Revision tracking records
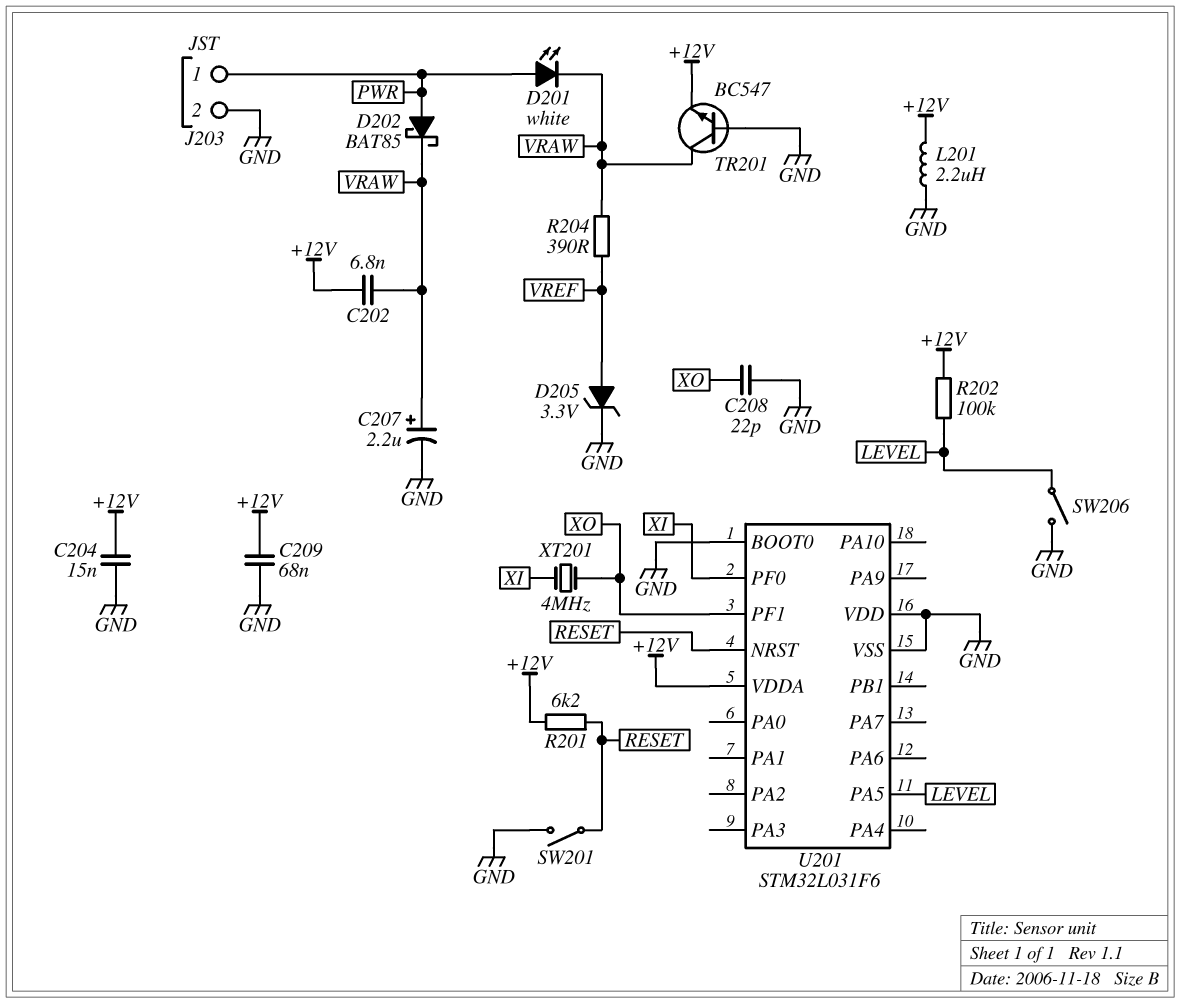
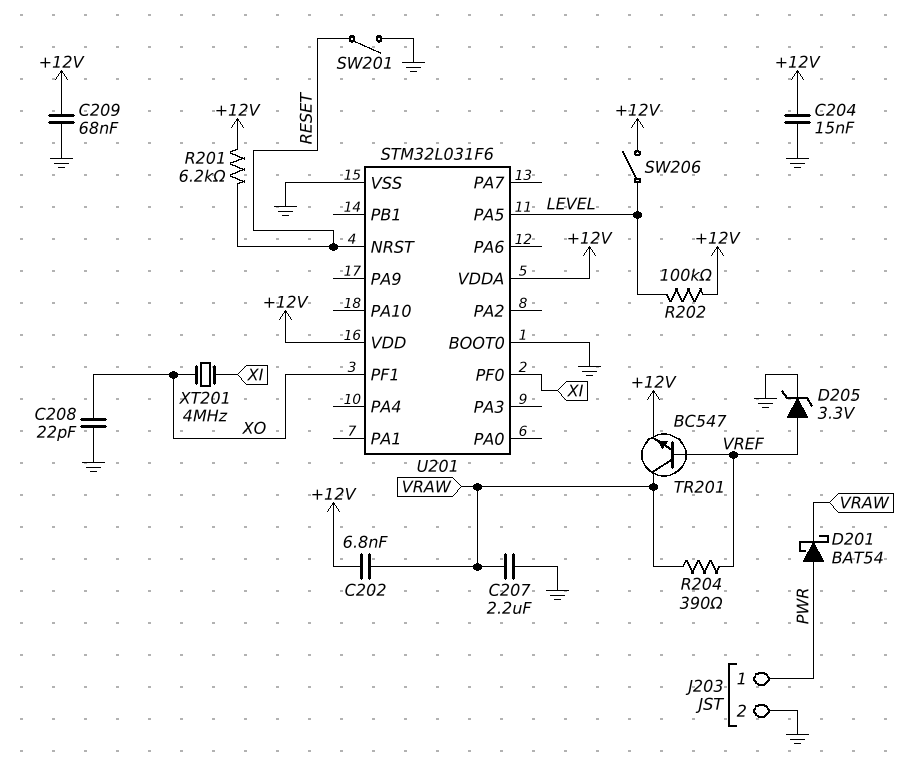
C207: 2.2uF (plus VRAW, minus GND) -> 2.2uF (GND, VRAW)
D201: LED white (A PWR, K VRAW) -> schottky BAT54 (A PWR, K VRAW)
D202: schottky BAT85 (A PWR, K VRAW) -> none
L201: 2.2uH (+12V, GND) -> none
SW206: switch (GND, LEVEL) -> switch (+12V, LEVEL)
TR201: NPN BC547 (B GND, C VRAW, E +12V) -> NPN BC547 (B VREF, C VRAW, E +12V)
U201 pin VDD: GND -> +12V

Your task
Each line above is to be duplicated exactly, and the pictures are to be omitted.

Exercise result
C207: 2.2uF (plus VRAW, minus GND) -> 2.2uF (GND, VRAW)
D201: LED white (A PWR, K VRAW) -> schottky BAT54 (A PWR, K VRAW)
D202: schottky BAT85 (A PWR, K VRAW) -> none
L201: 2.2uH (+12V, GND) -> none
SW206: switch (GND, LEVEL) -> switch (+12V, LEVEL)
TR201: NPN BC547 (B GND, C VRAW, E +12V) -> NPN BC547 (B VREF, C VRAW, E +12V)
U201 pin VDD: GND -> +12V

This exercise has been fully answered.